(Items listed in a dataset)
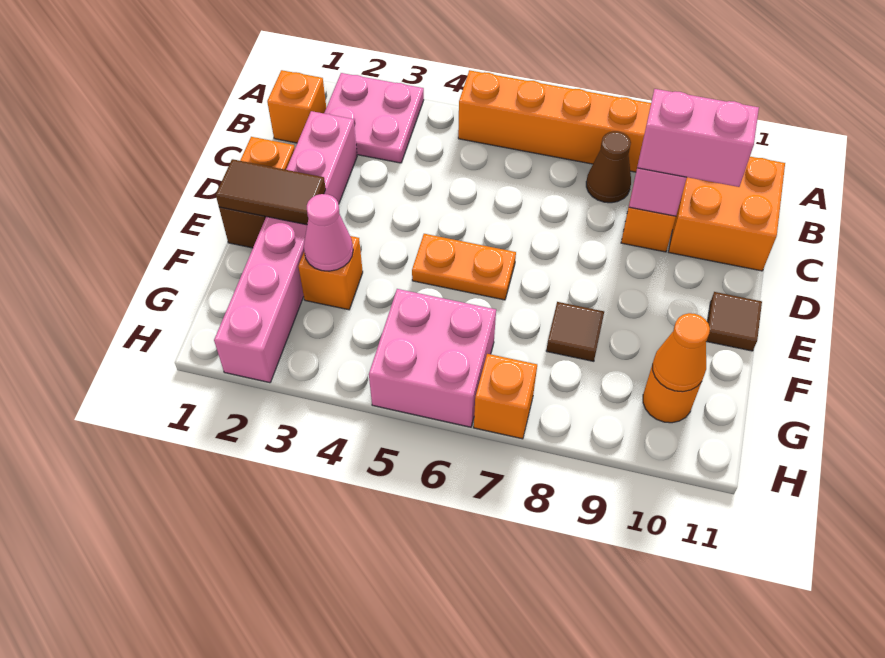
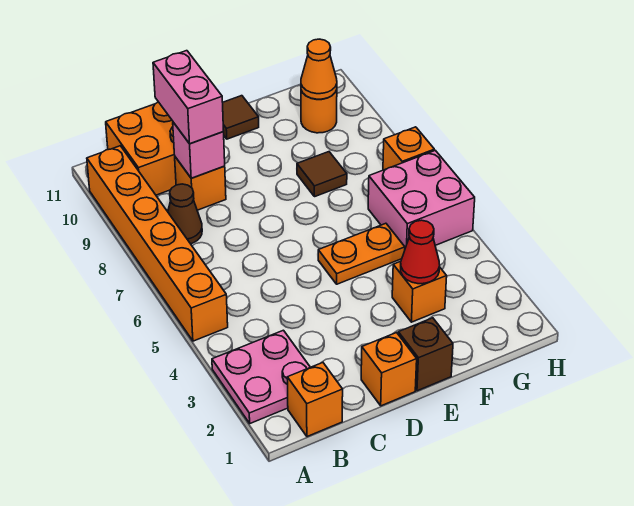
pink brick C2:H2 level 1 -> none
brown tile E1:E2 level 2 -> none
orange plate E5:E6 level 1 -> orange plate E5:F5 level 1
pink cone F3 level 2 -> red cone F3 level 2

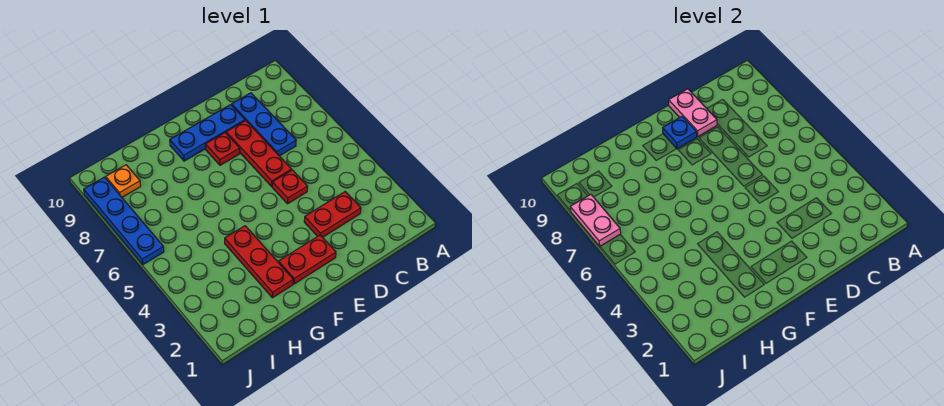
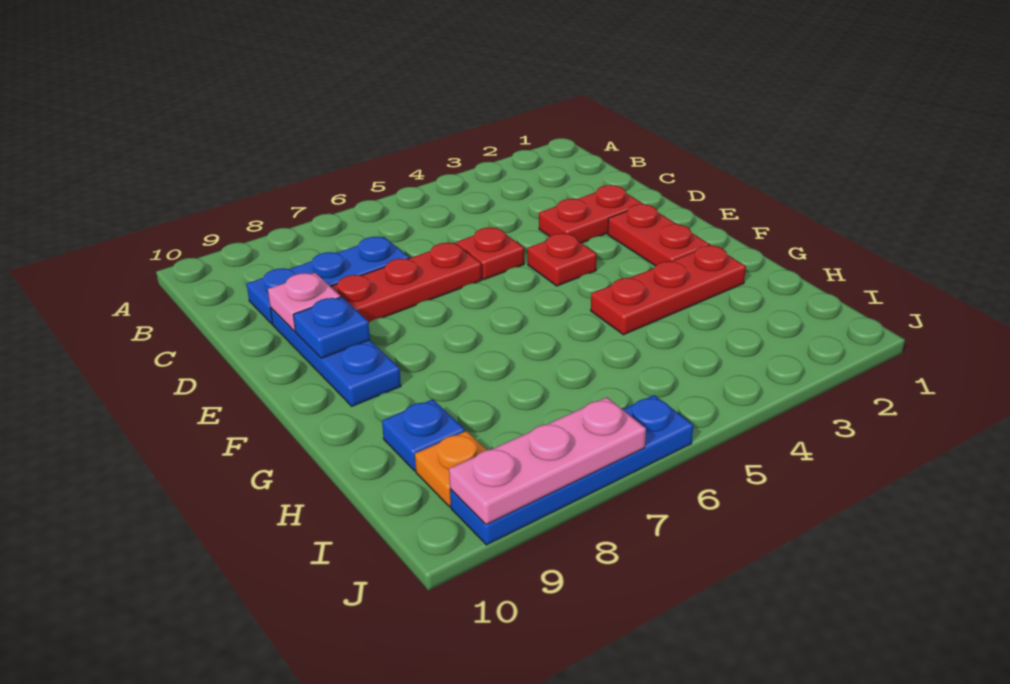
red plate C3:D3 level 1 -> red plate D2:D3 level 1
pink plate D9:D10 level 2 -> pink plate D9 level 2
red plate E8 level 1 -> red plate E4 level 1
none -> blue plate H9 level 1
pink plate J7:J8 level 2 -> pink plate J7:J9 level 2

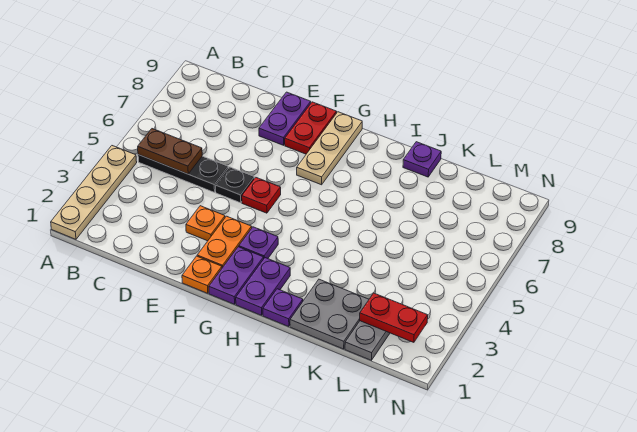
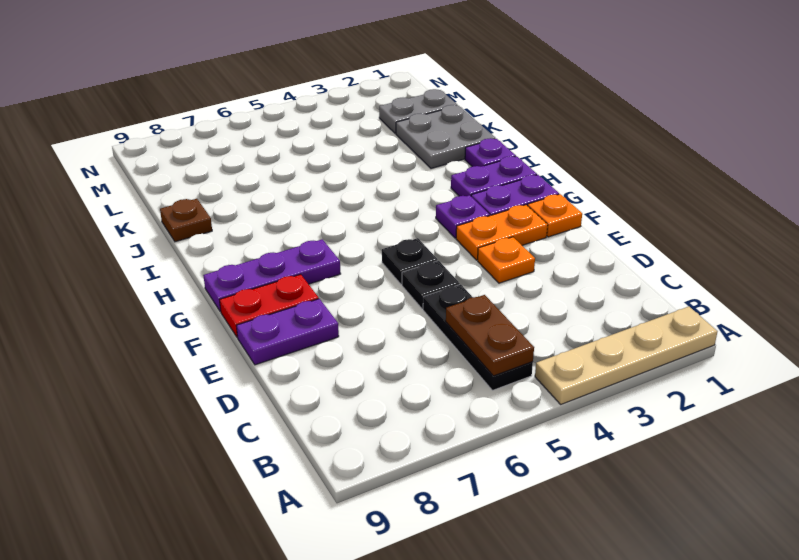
red plate F5 level 1 -> black plate F5 level 1
tan plate G7:G9 level 1 -> purple plate G7:G9 level 1
purple plate J9 level 1 -> brown plate J9 level 1
red plate L2:M2 level 2 -> none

• [WHAT IS BEING ASKED]:
Retype, word for word, the lines from the one with "red plate E8 level 1 -> red plate E4 level 1" through the last line of the entries above, and only those lines. Leave pictures out.

• [TASK ANSWER]:
red plate E8 level 1 -> red plate E4 level 1
none -> blue plate H9 level 1
pink plate J7:J8 level 2 -> pink plate J7:J9 level 2

red plate F5 level 1 -> black plate F5 level 1
tan plate G7:G9 level 1 -> purple plate G7:G9 level 1
purple plate J9 level 1 -> brown plate J9 level 1
red plate L2:M2 level 2 -> none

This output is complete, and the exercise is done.